◆ Exercise objective ◆
Would you set down the data that follows, word for word, without any pictures?

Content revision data
■ ■ ■ ■ ■
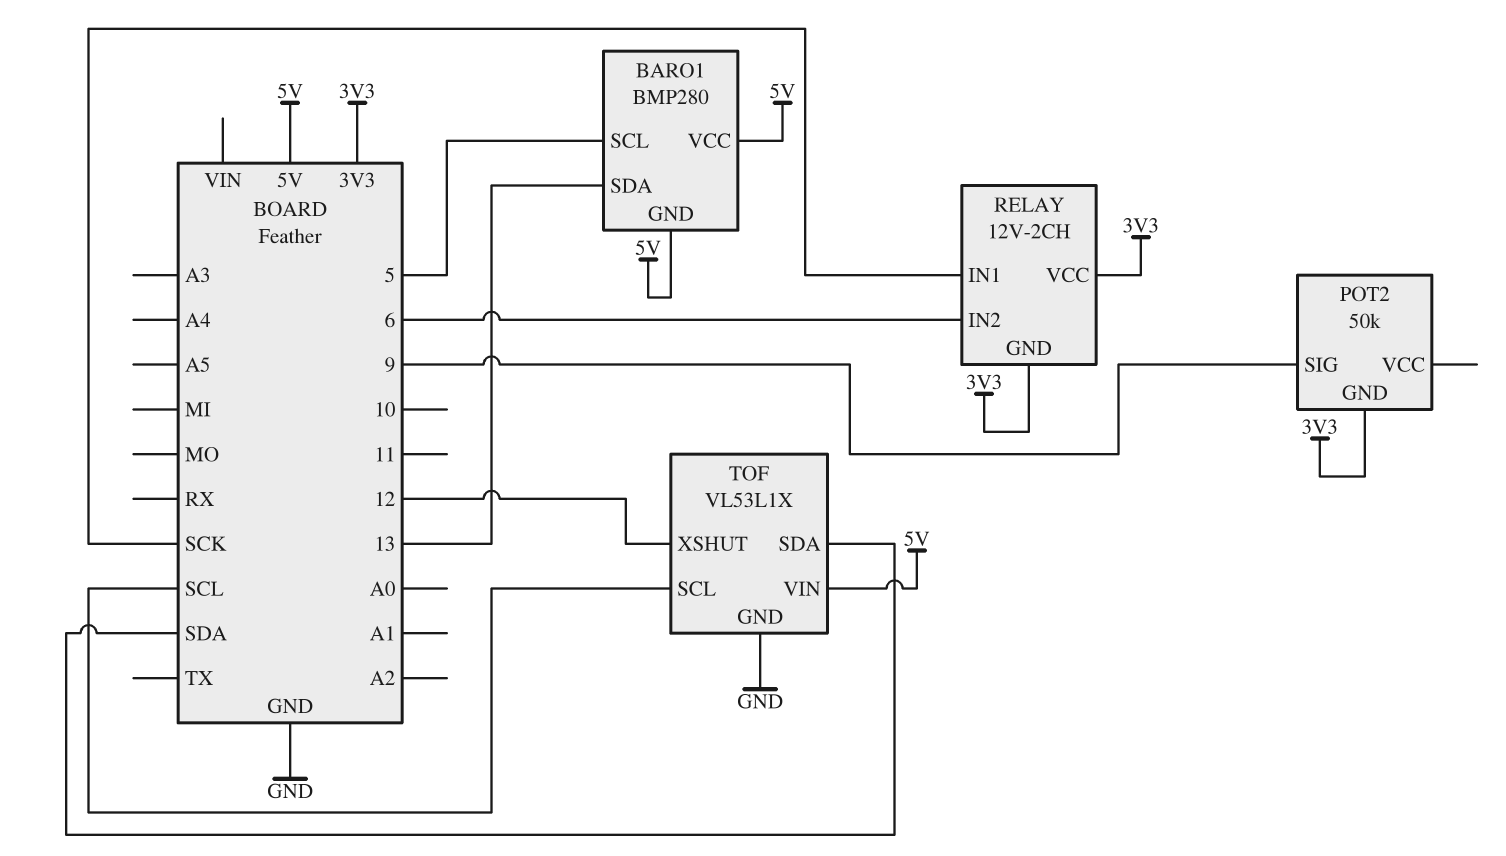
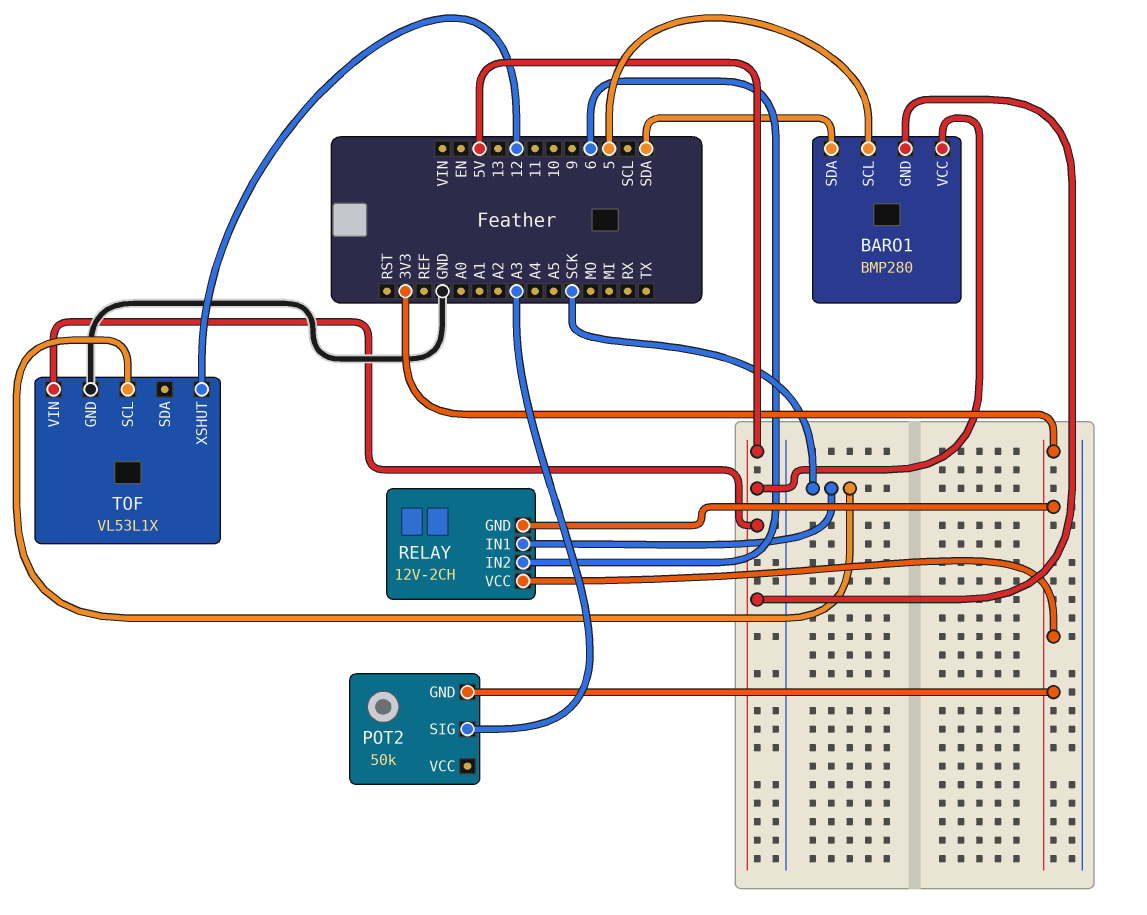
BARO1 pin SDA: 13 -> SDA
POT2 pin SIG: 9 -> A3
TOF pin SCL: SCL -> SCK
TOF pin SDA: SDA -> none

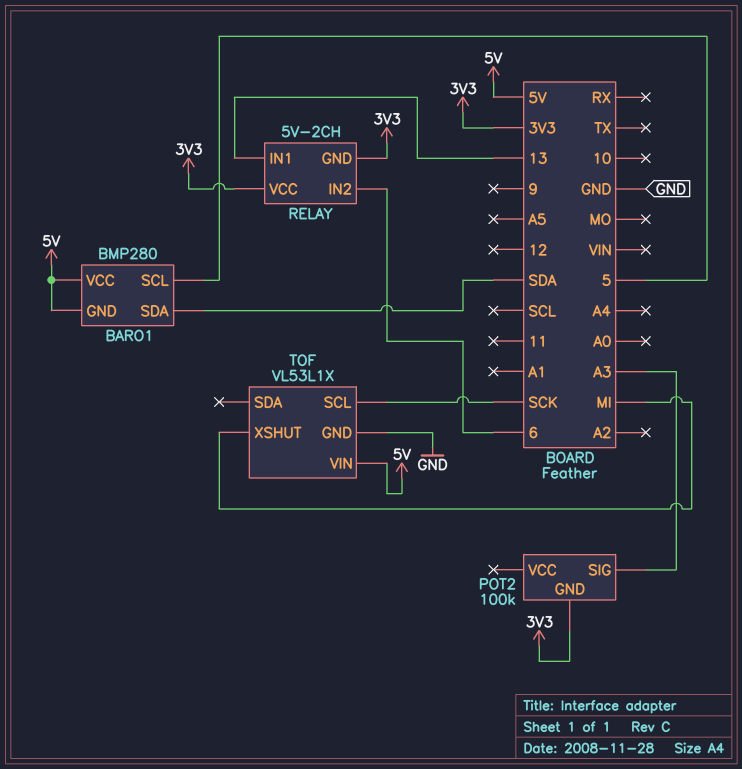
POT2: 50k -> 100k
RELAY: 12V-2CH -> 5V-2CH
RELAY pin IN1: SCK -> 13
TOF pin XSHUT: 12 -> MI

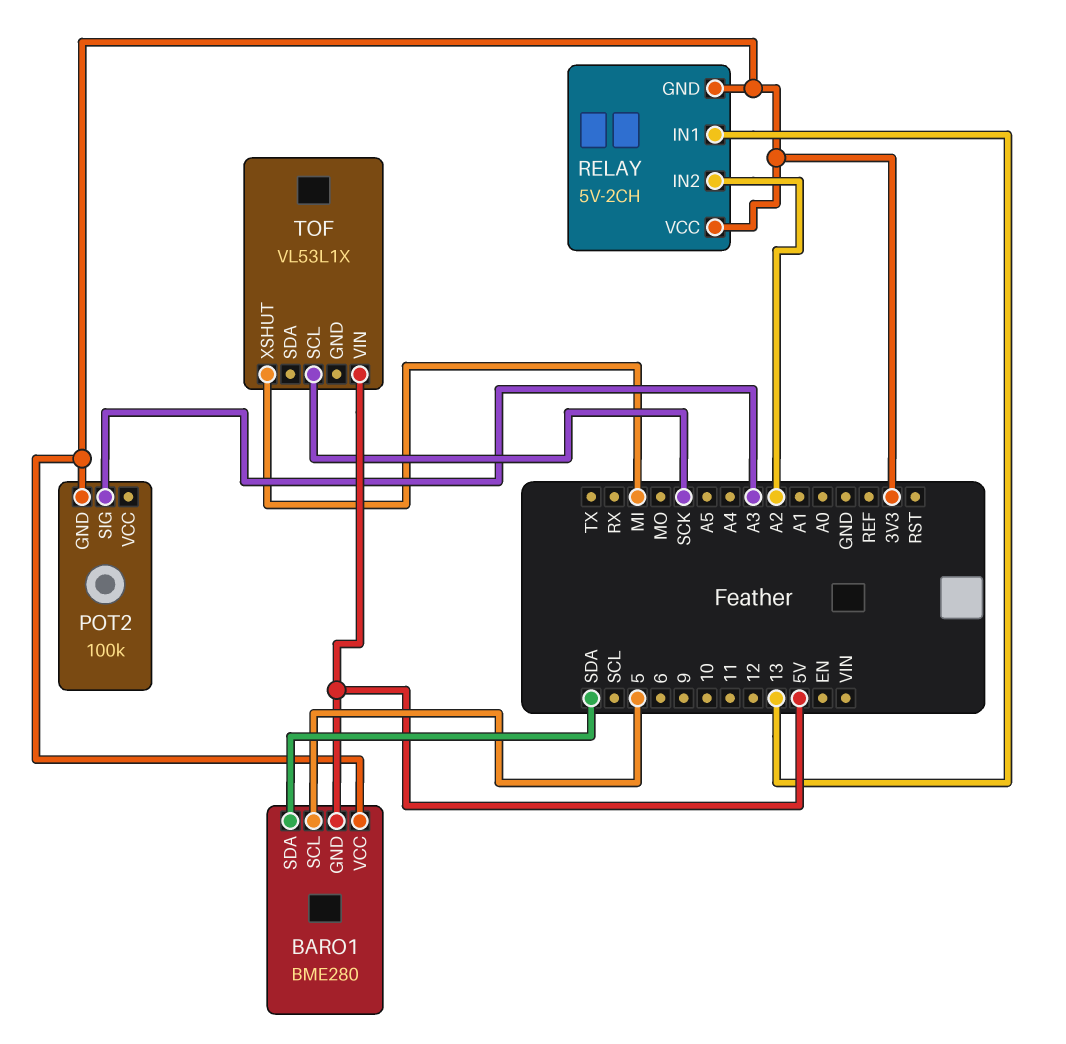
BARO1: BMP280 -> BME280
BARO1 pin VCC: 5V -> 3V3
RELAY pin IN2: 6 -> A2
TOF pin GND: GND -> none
■ ■ ■ ■ ■
◆ Response to this exercise ◆
BARO1 pin SDA: 13 -> SDA
POT2 pin SIG: 9 -> A3
TOF pin SCL: SCL -> SCK
TOF pin SDA: SDA -> none

POT2: 50k -> 100k
RELAY: 12V-2CH -> 5V-2CH
RELAY pin IN1: SCK -> 13
TOF pin XSHUT: 12 -> MI

BARO1: BMP280 -> BME280
BARO1 pin VCC: 5V -> 3V3
RELAY pin IN2: 6 -> A2
TOF pin GND: GND -> none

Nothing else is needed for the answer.